> [THE PROBLEM]: Exactly how many lines in the data below contain the string "white"? Give that number and nothing else.

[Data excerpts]
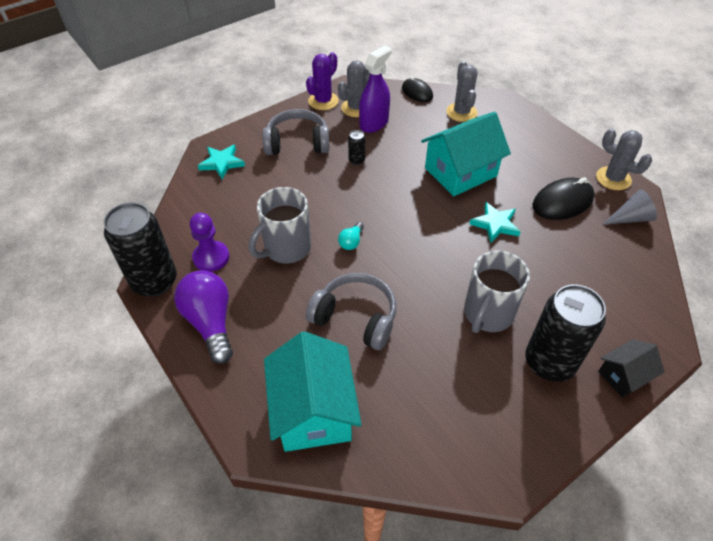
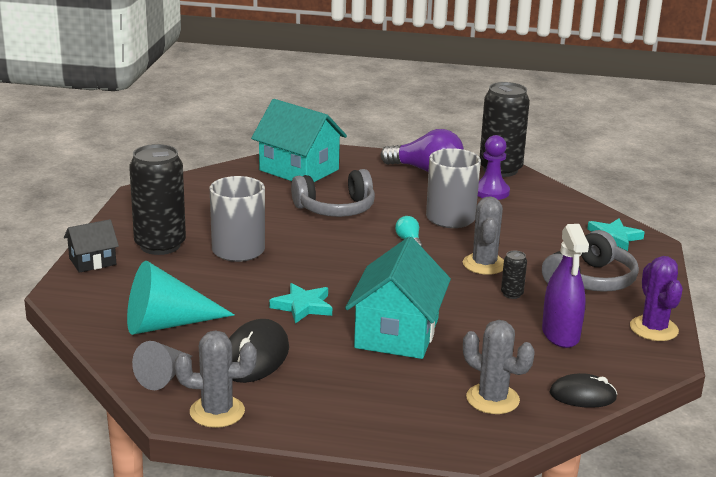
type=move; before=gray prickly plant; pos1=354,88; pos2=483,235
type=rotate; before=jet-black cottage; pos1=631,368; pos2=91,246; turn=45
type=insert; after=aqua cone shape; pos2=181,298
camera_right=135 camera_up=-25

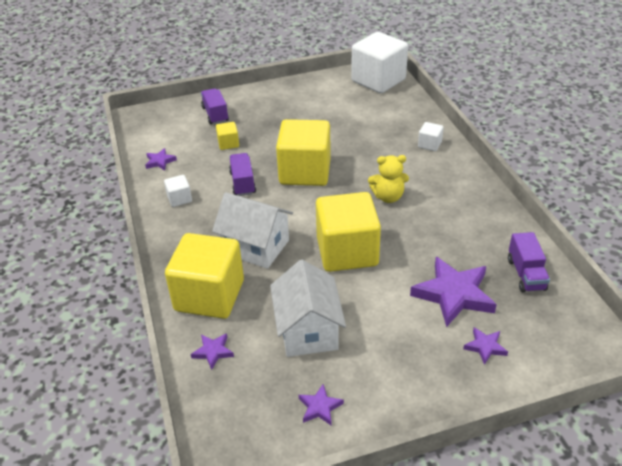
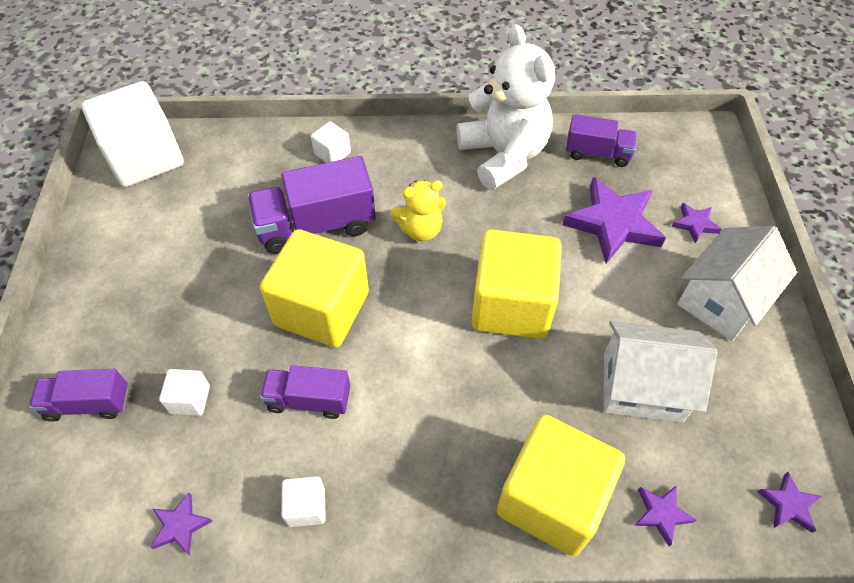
type=recolor; before=golden block; after=white block; pos1=227,136; pos2=184,392
type=rotate; before=golden teddy; pos1=388,179; pos2=418,210; turn=60
type=move; before=white cottage; pos1=252,230; pos2=737,283
type=move; before=royal purple star; pos1=321,405; pos2=789,502
type=insert; after=white teddy; pos2=505,107
type=insert; after=royal purple truck; pos2=311,205
camera_right=-75 camera_up=15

> [WORKED SOLUTION]: 3